- **EXERCISE BRIEF**
Copy the result of filtering the entries below for lines that include the string "brown".

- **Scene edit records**
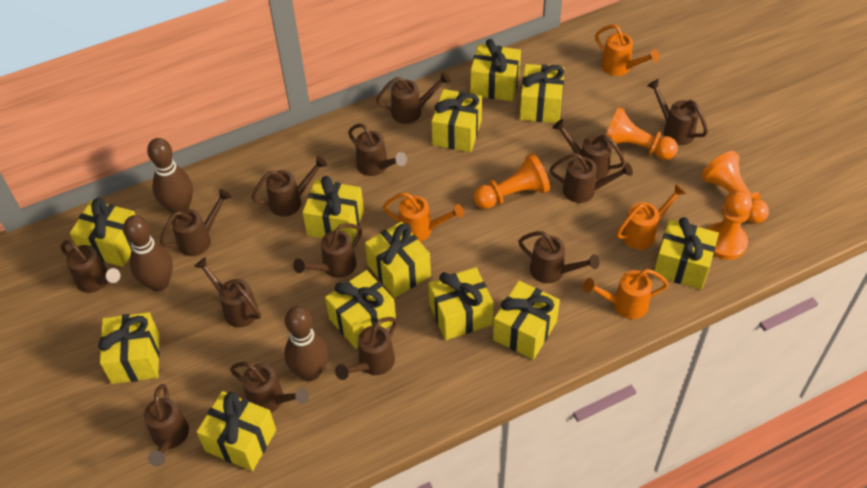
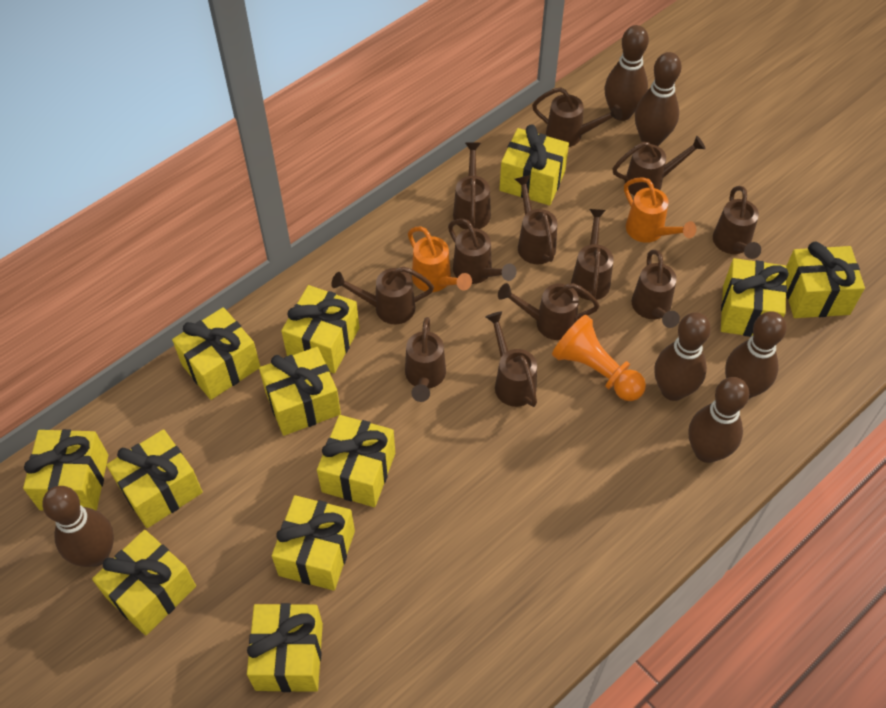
brown bowling pin: 3 -> 6
brown watering can: 14 -> 12
orange pawn: 4 -> 1
orange watering can: 4 -> 2

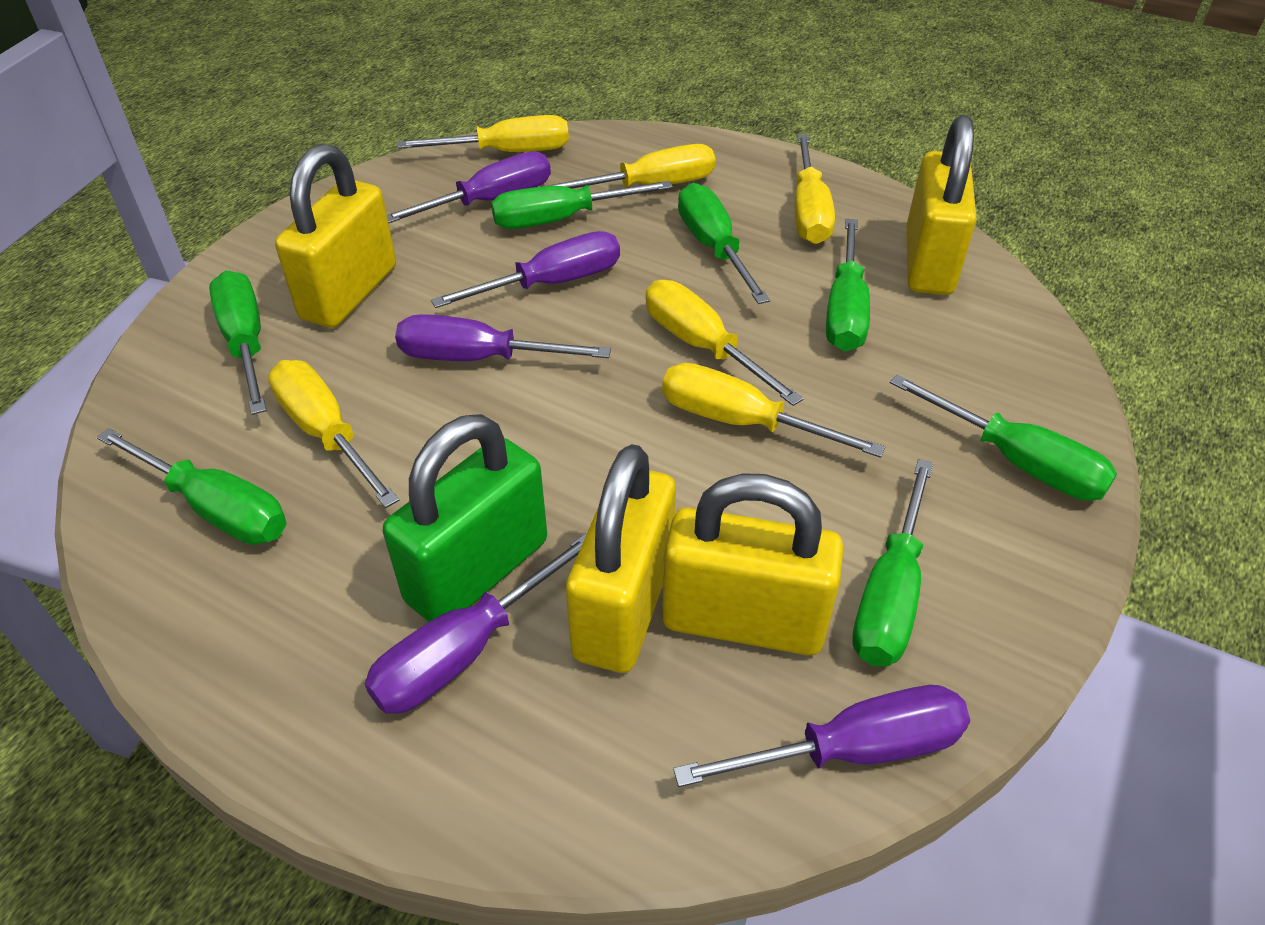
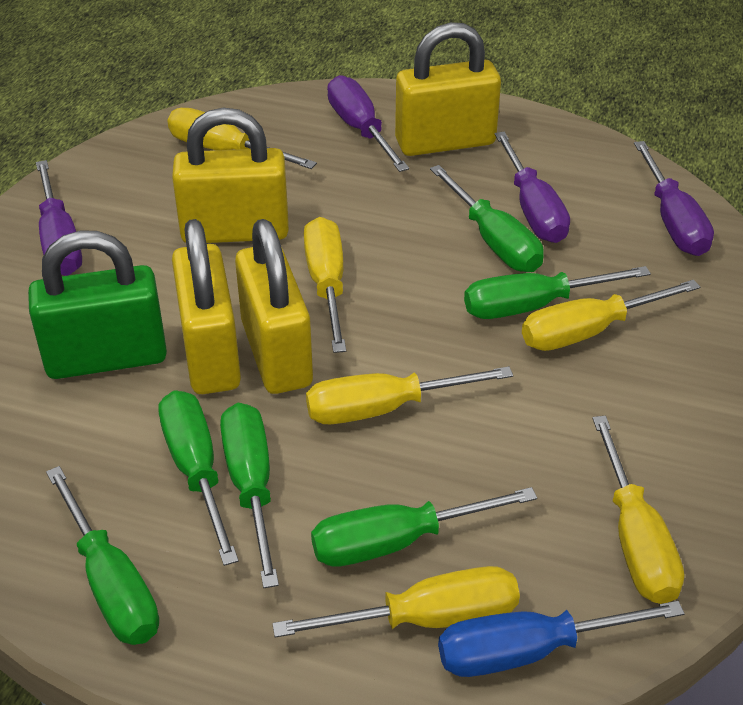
blue screwdriver: 0 -> 1
green screwdriver: 7 -> 6
purple screwdriver: 5 -> 4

- **WRITTEN RESPONSE**
brown bowling pin: 3 -> 6
brown watering can: 14 -> 12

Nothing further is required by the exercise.